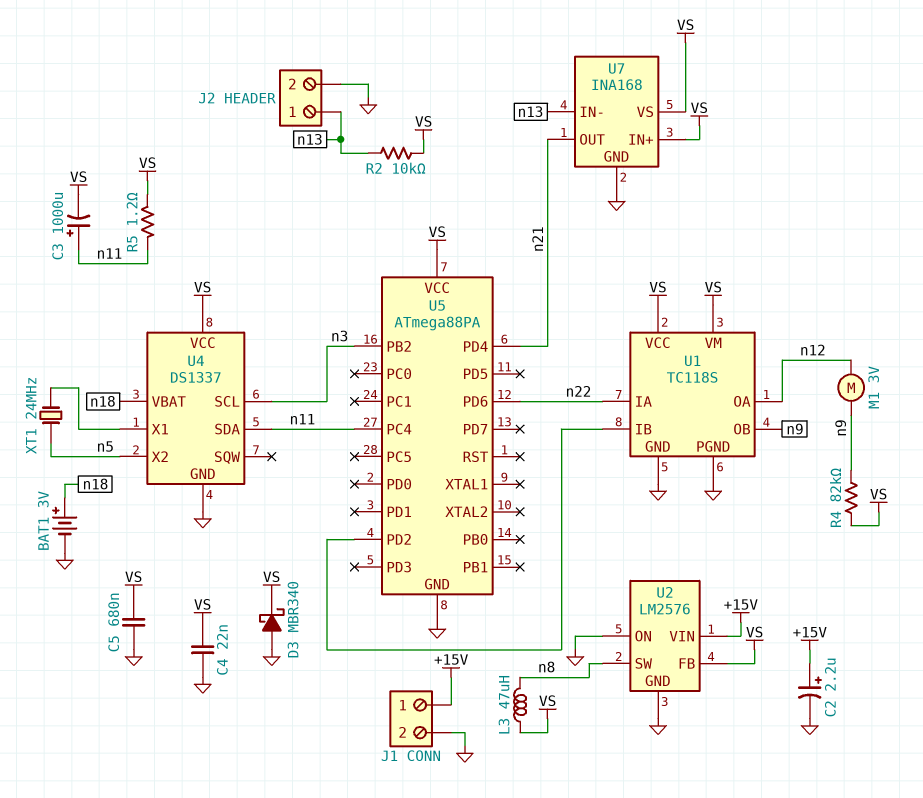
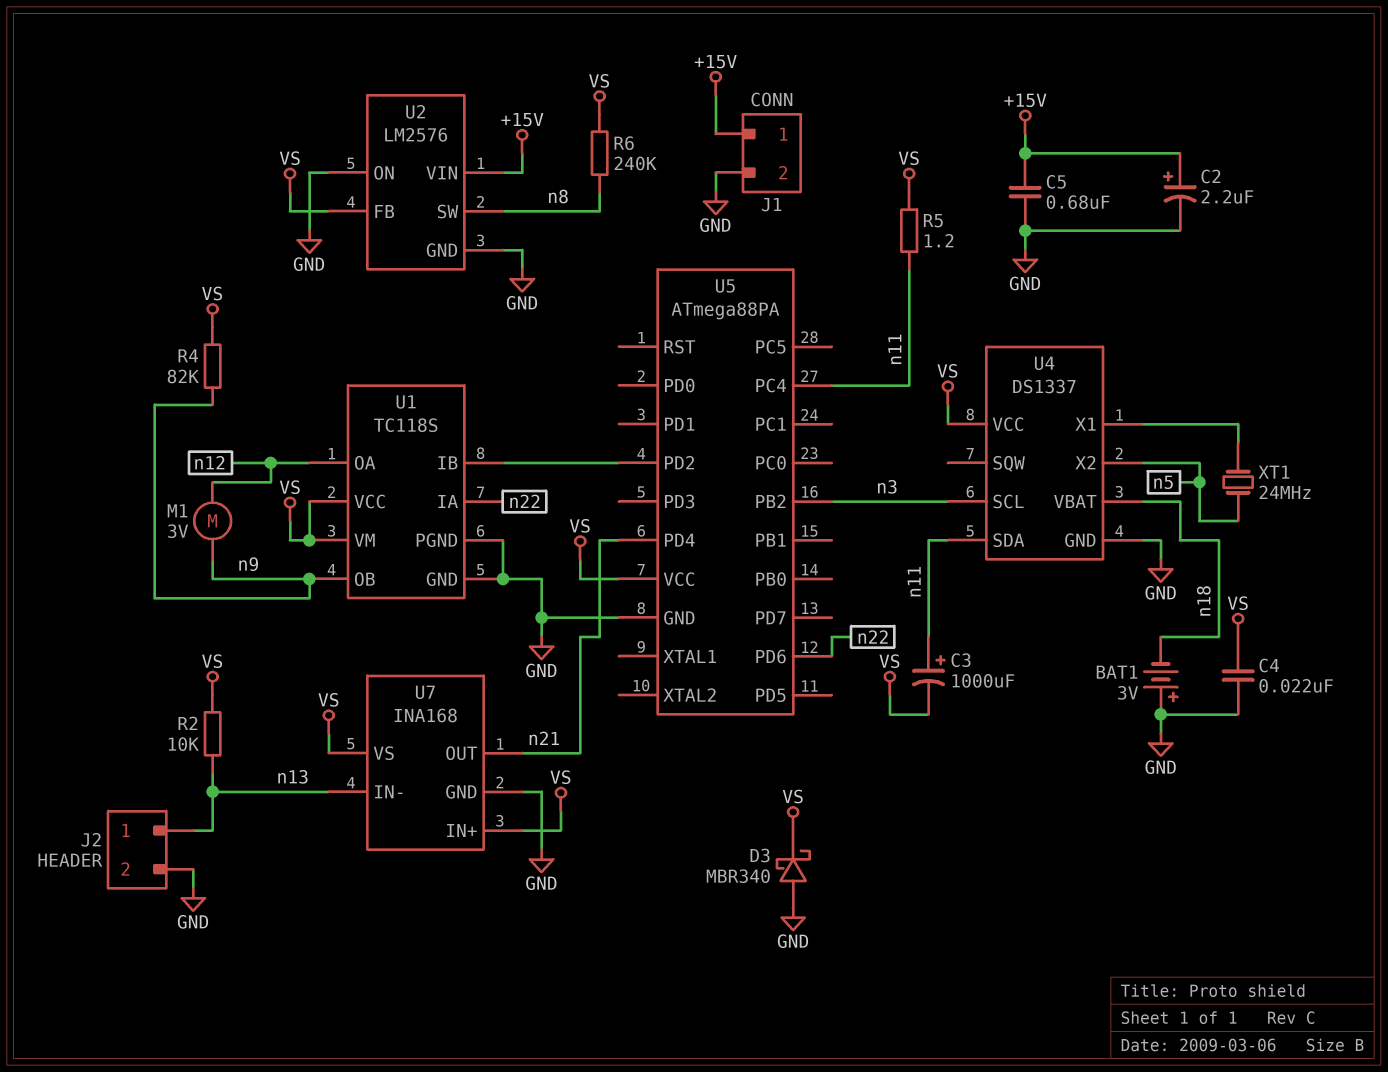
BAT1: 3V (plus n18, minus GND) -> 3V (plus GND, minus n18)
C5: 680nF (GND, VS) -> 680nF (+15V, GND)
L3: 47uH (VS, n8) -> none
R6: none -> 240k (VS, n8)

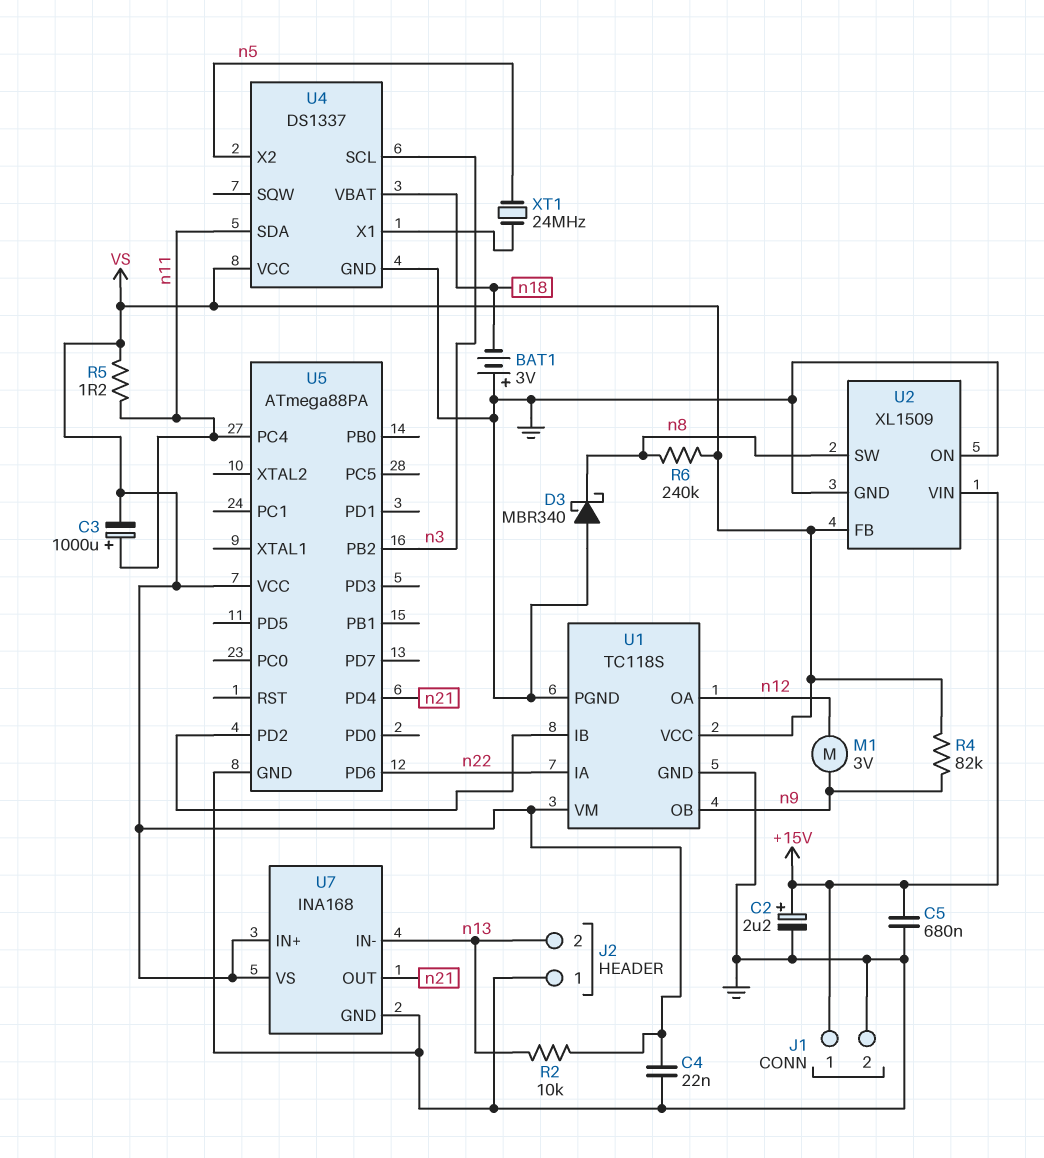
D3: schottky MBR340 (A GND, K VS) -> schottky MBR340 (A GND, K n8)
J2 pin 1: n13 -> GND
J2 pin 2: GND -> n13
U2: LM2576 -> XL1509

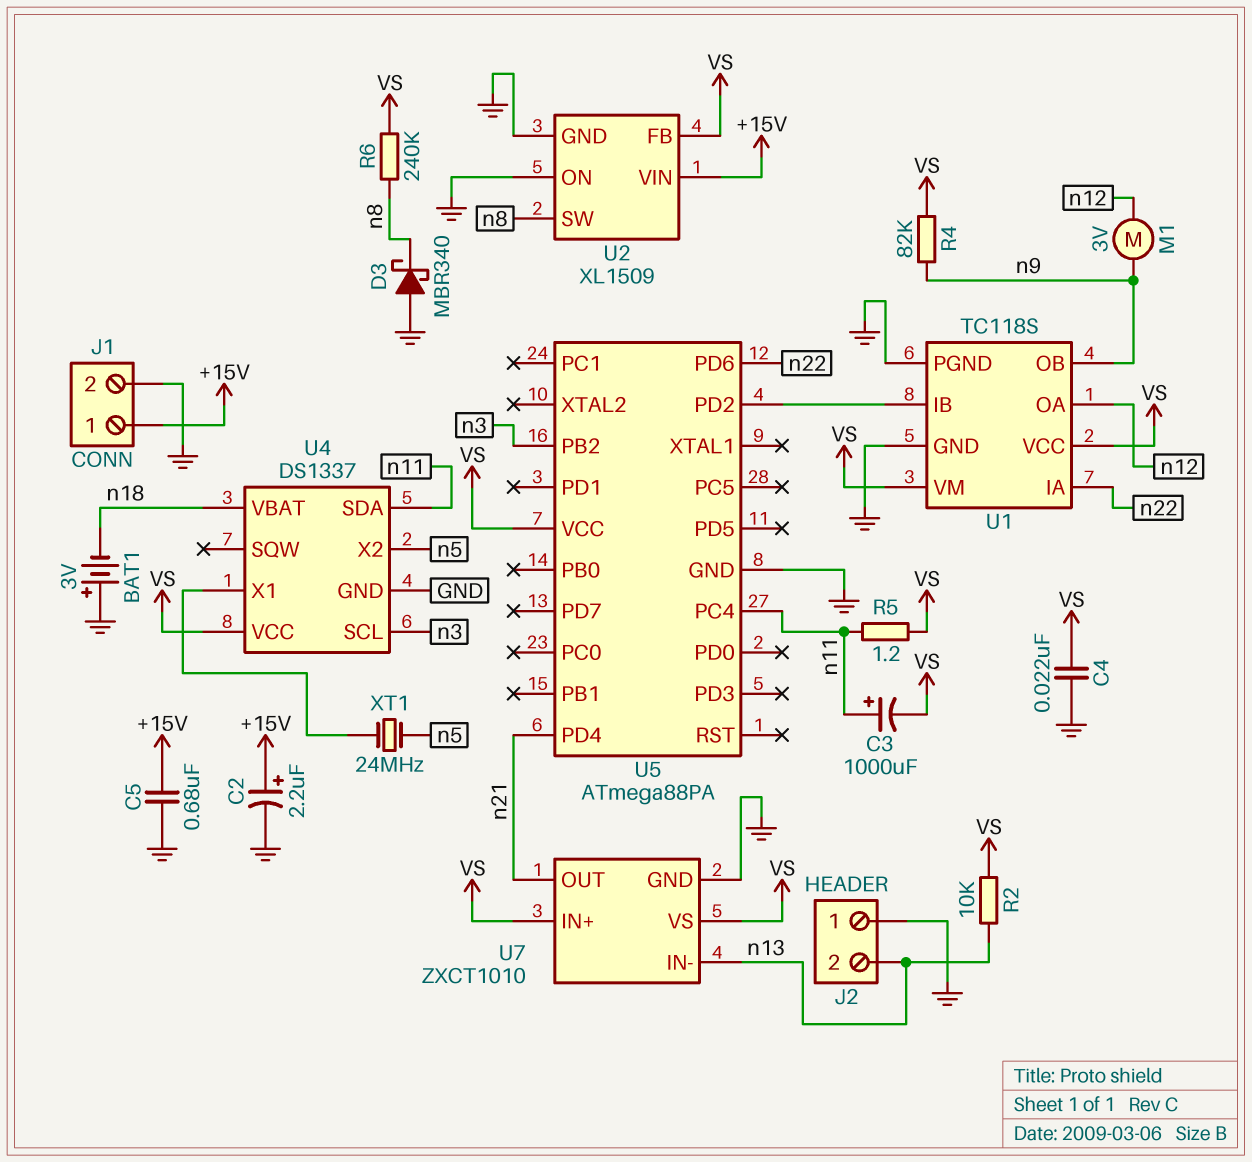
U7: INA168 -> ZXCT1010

******************************

You need to restate all of the entries above exactly and leave the pictures behind.

Answer space
BAT1: 3V (plus n18, minus GND) -> 3V (plus GND, minus n18)
C5: 680nF (GND, VS) -> 680nF (+15V, GND)
L3: 47uH (VS, n8) -> none
R6: none -> 240k (VS, n8)

D3: schottky MBR340 (A GND, K VS) -> schottky MBR340 (A GND, K n8)
J2 pin 1: n13 -> GND
J2 pin 2: GND -> n13
U2: LM2576 -> XL1509

U7: INA168 -> ZXCT1010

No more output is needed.